Task objective
Below are the records; return every line from the one that contains "green bottle: 3 -> 4" to the last, exactly, skipping the pictures.

[[ Raw data, beginning ]]

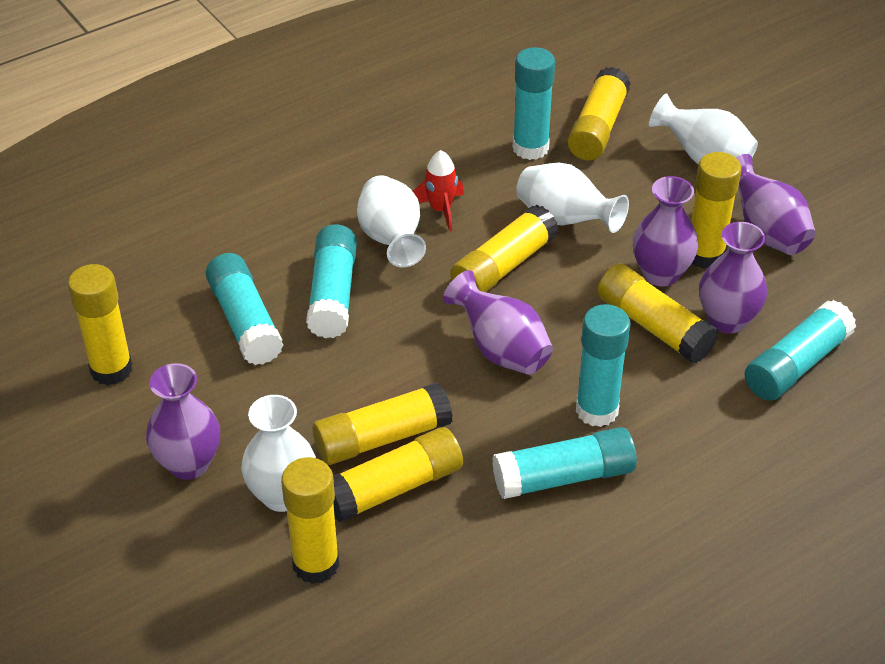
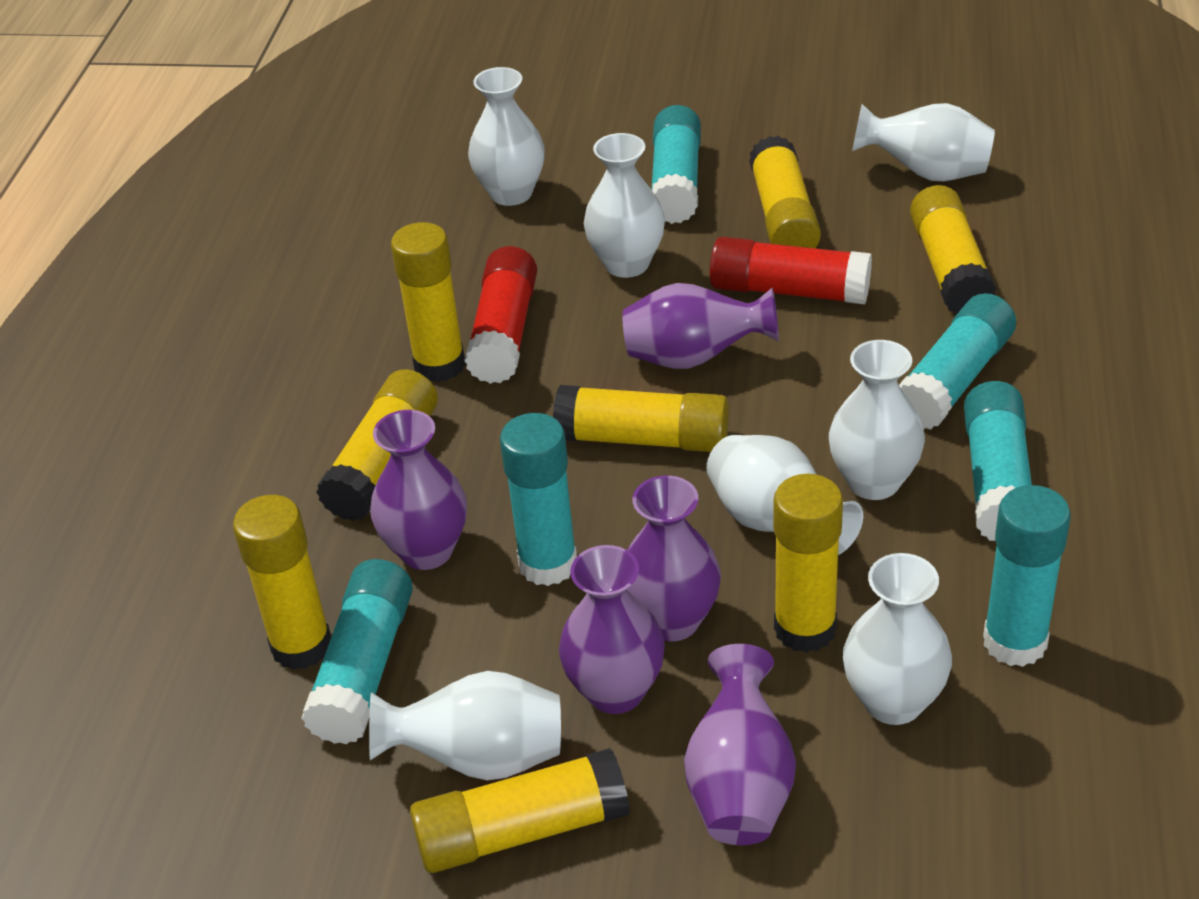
red glue stick: 0 -> 2
red rocket: 1 -> 0
white vase: 4 -> 7

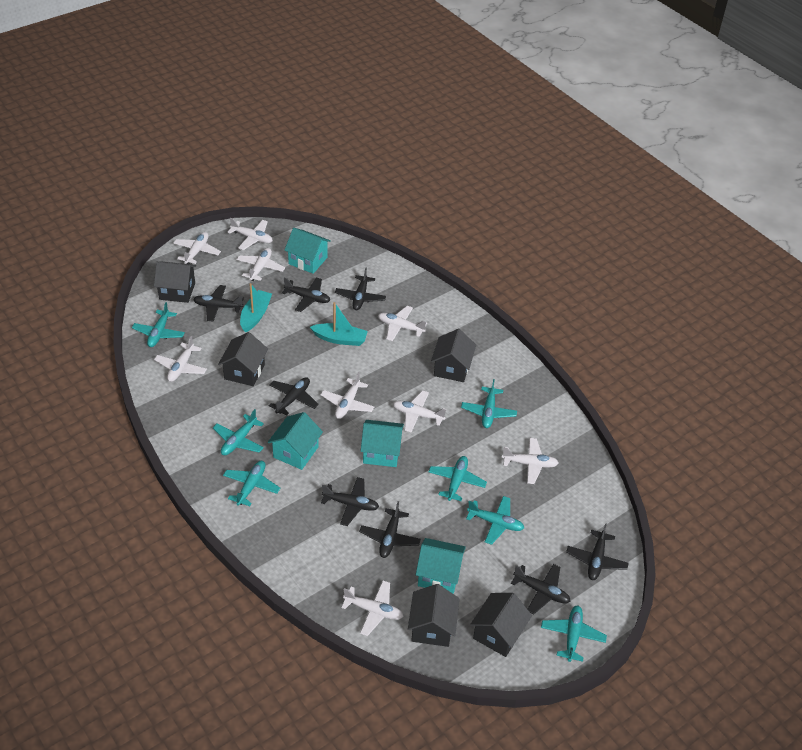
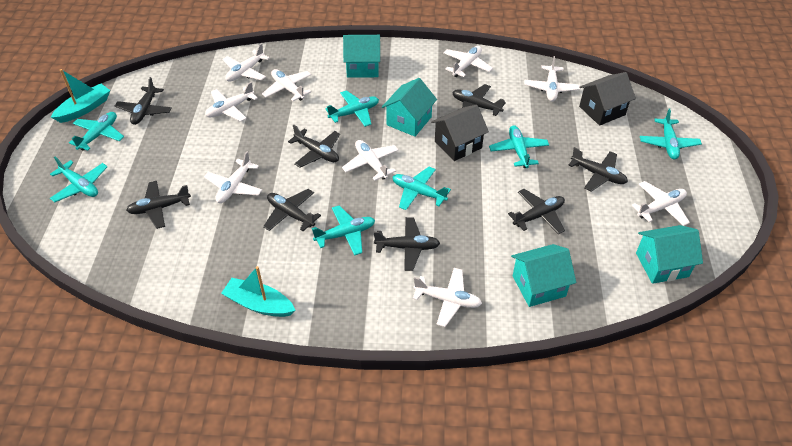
black house: 5 -> 2

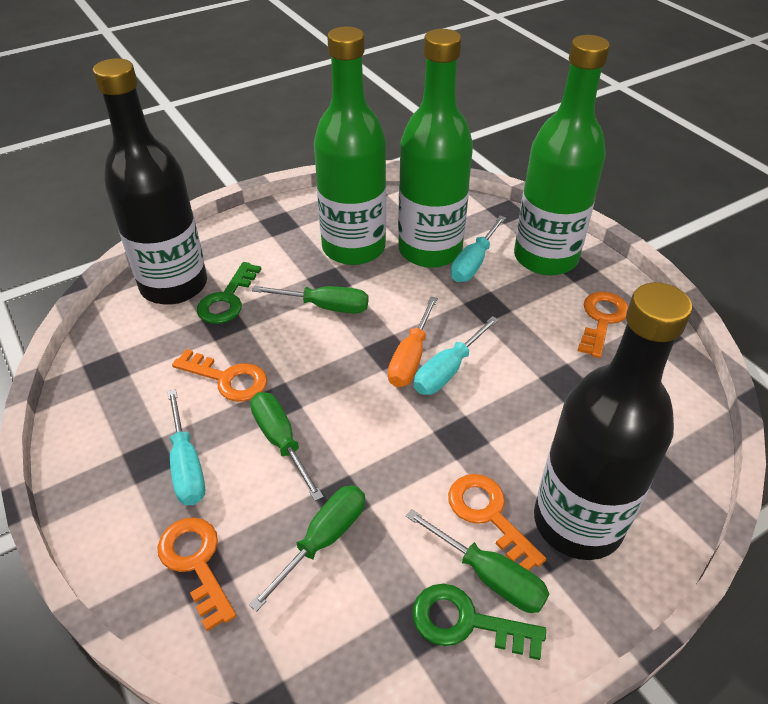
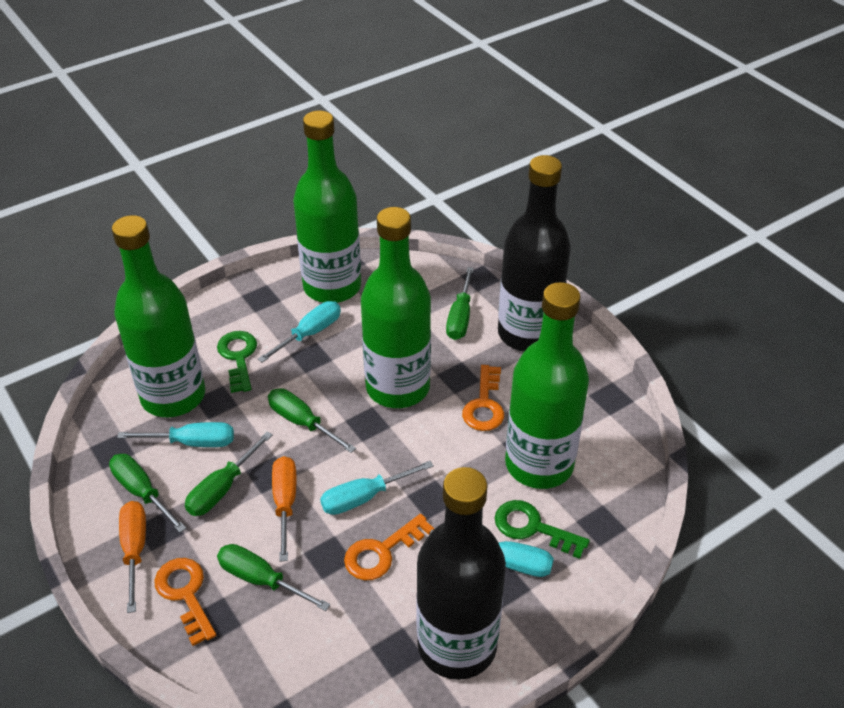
green bottle: 3 -> 4
green screwdriver: 4 -> 5
orange key: 4 -> 3
orange screwdriver: 1 -> 2
turquoise screwdriver: 3 -> 4

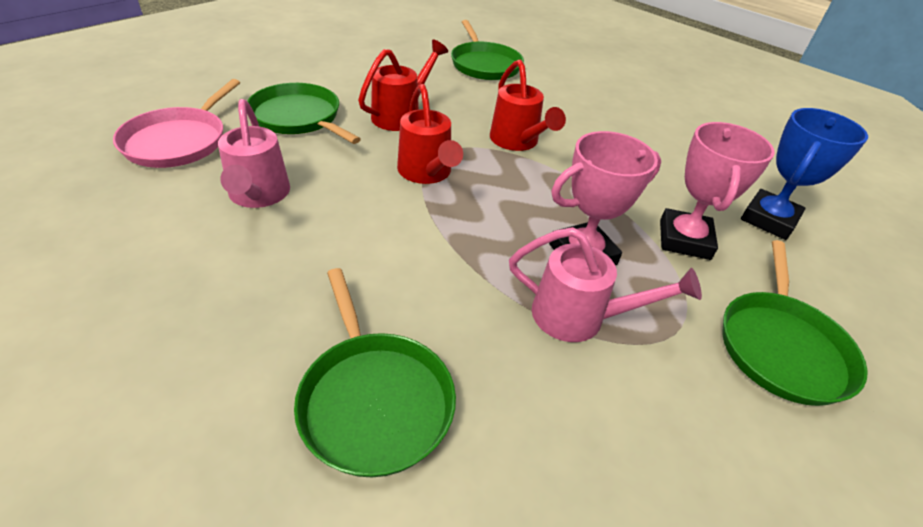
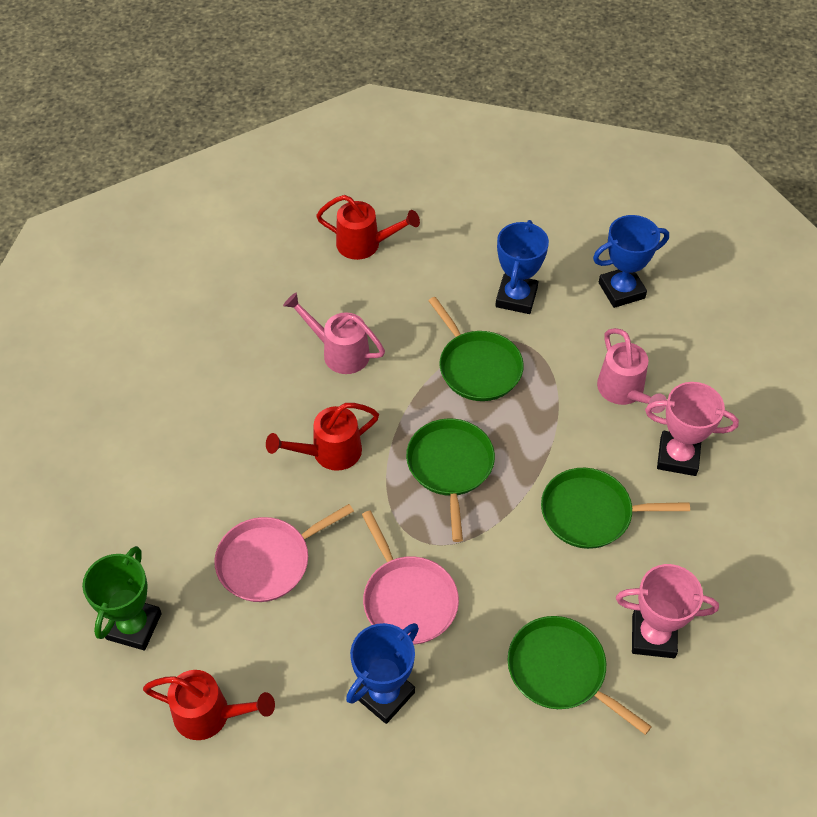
blue trophy: 1 -> 3
green trophy: 0 -> 1
pink pan: 1 -> 2

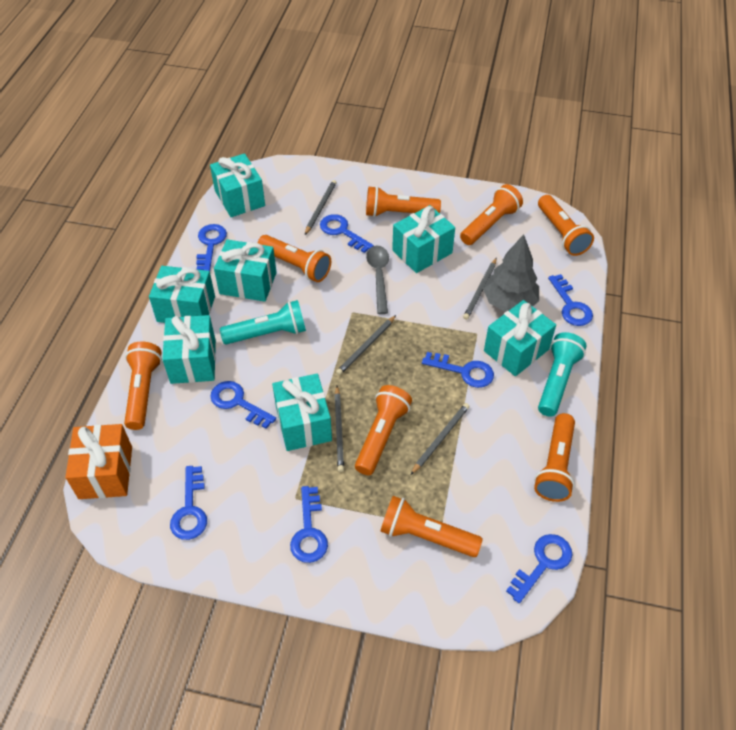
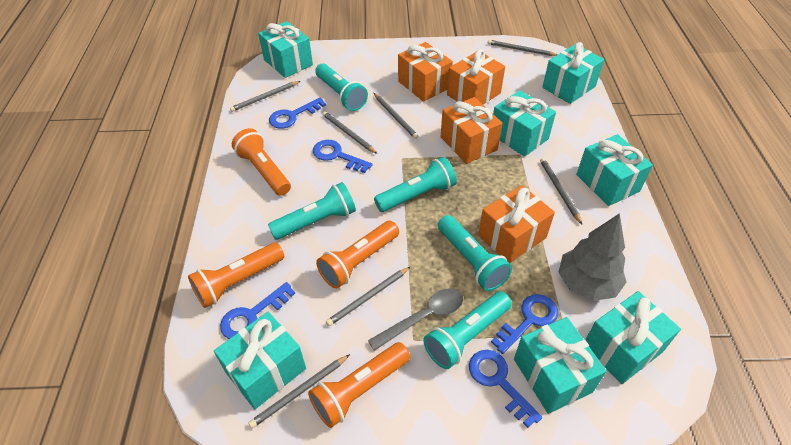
blue key: 8 -> 5
grey pencil: 5 -> 7
orange flashlight: 8 -> 4
orange gift: 1 -> 4
turquoise flashlight: 2 -> 5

[[ Raw data, end ]]

Exercise output
green bottle: 3 -> 4
green screwdriver: 4 -> 5
orange key: 4 -> 3
orange screwdriver: 1 -> 2
turquoise screwdriver: 3 -> 4

blue trophy: 1 -> 3
green trophy: 0 -> 1
pink pan: 1 -> 2

blue key: 8 -> 5
grey pencil: 5 -> 7
orange flashlight: 8 -> 4
orange gift: 1 -> 4
turquoise flashlight: 2 -> 5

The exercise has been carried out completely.